YOUR TASK = In the records below, find the line holding "D2: zener 3.3V" and the line holding "U6 pin SCL: NET30 -> NET36". Set down both, with every line between them, exactly.

═══ INFORMATION GIVEN ═══

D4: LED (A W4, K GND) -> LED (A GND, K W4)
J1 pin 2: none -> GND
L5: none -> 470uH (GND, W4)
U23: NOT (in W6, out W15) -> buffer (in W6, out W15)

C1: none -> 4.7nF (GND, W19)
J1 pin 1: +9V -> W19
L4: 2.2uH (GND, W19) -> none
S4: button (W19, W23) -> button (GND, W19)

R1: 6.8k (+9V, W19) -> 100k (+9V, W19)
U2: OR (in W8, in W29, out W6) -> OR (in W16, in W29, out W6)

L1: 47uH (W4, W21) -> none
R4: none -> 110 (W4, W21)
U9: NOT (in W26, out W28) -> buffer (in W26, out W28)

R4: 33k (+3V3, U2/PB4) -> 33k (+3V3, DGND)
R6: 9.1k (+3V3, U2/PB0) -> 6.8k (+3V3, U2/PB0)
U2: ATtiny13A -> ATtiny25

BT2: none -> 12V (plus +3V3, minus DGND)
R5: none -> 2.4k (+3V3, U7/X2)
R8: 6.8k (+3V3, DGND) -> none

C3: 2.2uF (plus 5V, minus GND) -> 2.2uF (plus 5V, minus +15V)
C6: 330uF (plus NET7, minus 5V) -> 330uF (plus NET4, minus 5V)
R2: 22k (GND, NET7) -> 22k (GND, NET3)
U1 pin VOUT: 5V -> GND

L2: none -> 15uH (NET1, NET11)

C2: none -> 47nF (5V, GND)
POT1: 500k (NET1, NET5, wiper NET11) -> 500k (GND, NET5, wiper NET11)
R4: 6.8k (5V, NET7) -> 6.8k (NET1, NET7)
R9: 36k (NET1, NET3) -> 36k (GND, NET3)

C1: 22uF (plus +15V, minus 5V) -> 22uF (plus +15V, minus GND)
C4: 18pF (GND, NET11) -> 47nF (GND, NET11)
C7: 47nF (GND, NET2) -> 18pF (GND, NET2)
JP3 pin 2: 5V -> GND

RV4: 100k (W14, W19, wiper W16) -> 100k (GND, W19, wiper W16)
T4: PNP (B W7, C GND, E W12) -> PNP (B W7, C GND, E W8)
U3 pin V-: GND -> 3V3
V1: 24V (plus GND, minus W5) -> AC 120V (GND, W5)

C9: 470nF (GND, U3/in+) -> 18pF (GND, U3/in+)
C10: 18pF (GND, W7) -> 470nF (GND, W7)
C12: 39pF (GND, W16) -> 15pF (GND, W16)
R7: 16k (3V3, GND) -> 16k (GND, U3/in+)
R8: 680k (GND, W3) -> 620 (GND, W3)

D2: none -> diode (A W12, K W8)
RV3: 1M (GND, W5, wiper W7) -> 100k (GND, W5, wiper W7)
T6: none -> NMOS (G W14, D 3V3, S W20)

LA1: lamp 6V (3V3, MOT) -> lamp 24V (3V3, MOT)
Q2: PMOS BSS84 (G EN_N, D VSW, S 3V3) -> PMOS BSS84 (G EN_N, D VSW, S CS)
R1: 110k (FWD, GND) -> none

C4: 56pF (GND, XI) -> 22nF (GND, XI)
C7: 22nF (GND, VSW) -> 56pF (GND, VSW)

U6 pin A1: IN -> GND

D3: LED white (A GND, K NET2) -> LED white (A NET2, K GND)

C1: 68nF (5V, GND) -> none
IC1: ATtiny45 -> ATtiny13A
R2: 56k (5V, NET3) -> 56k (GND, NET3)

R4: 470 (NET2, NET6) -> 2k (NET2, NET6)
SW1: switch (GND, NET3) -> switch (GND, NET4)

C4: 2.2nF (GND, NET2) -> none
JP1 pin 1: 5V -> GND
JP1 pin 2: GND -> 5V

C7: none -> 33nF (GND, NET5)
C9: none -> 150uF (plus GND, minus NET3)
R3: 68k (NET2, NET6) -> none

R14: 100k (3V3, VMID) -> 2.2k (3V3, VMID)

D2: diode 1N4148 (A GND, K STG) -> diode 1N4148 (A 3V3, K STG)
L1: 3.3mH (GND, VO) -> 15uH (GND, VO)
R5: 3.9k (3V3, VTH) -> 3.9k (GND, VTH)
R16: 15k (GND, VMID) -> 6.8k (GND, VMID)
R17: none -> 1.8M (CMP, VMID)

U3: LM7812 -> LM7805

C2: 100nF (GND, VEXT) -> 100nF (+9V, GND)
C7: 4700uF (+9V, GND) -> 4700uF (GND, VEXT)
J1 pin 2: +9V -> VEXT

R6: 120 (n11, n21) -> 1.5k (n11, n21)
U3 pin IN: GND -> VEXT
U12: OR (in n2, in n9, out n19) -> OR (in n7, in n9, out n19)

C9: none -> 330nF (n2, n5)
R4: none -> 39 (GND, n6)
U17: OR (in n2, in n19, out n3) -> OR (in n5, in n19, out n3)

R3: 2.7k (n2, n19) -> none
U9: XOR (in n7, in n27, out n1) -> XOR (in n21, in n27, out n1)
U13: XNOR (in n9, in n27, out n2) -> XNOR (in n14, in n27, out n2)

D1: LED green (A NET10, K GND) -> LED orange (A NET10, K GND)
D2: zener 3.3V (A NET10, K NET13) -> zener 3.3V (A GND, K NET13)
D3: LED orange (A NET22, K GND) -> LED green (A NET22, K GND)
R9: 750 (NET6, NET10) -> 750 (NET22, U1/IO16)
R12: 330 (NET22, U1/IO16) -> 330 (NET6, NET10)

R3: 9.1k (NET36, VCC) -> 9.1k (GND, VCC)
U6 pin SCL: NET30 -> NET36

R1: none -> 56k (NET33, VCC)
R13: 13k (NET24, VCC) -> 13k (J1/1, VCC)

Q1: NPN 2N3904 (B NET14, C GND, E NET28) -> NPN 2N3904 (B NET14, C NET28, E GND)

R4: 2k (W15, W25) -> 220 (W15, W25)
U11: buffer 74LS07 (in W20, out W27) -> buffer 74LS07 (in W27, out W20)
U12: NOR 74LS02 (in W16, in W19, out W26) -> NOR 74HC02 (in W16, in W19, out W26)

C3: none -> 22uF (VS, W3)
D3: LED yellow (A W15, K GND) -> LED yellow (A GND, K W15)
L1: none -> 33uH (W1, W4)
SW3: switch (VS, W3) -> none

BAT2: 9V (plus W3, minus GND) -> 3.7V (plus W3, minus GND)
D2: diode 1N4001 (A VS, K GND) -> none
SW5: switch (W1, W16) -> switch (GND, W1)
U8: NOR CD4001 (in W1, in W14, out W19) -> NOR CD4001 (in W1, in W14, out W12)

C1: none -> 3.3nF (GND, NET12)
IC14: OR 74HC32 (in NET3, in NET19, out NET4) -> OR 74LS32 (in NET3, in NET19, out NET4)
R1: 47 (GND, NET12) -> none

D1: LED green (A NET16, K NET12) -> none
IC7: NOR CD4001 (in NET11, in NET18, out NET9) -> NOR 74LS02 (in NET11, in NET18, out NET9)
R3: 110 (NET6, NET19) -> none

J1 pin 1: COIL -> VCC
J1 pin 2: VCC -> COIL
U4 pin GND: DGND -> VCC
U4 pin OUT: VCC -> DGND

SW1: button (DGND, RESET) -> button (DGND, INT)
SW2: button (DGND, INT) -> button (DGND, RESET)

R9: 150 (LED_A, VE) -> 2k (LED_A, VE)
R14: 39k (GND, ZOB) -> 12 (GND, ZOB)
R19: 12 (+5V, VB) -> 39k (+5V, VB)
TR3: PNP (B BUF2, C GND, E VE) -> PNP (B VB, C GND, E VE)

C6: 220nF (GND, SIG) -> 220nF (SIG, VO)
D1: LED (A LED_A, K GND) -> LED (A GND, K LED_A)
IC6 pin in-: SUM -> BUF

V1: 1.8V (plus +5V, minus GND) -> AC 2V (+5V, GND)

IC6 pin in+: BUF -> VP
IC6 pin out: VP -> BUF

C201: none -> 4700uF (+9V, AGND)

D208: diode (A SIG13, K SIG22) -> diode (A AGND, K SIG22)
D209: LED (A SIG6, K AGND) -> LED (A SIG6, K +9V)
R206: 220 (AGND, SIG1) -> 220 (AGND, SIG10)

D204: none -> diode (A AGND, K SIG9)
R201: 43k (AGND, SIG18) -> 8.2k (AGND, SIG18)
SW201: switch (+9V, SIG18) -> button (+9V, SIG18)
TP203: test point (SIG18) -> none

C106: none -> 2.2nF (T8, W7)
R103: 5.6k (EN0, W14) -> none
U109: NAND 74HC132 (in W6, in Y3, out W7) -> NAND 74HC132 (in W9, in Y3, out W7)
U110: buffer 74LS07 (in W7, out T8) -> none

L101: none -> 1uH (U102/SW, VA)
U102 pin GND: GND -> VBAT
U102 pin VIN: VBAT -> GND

═══

RESPONSE BOX =
D2: zener 3.3V (A NET10, K NET13) -> zener 3.3V (A GND, K NET13)
D3: LED orange (A NET22, K GND) -> LED green (A NET22, K GND)
R9: 750 (NET6, NET10) -> 750 (NET22, U1/IO16)
R12: 330 (NET22, U1/IO16) -> 330 (NET6, NET10)

R3: 9.1k (NET36, VCC) -> 9.1k (GND, VCC)
U6 pin SCL: NET30 -> NET36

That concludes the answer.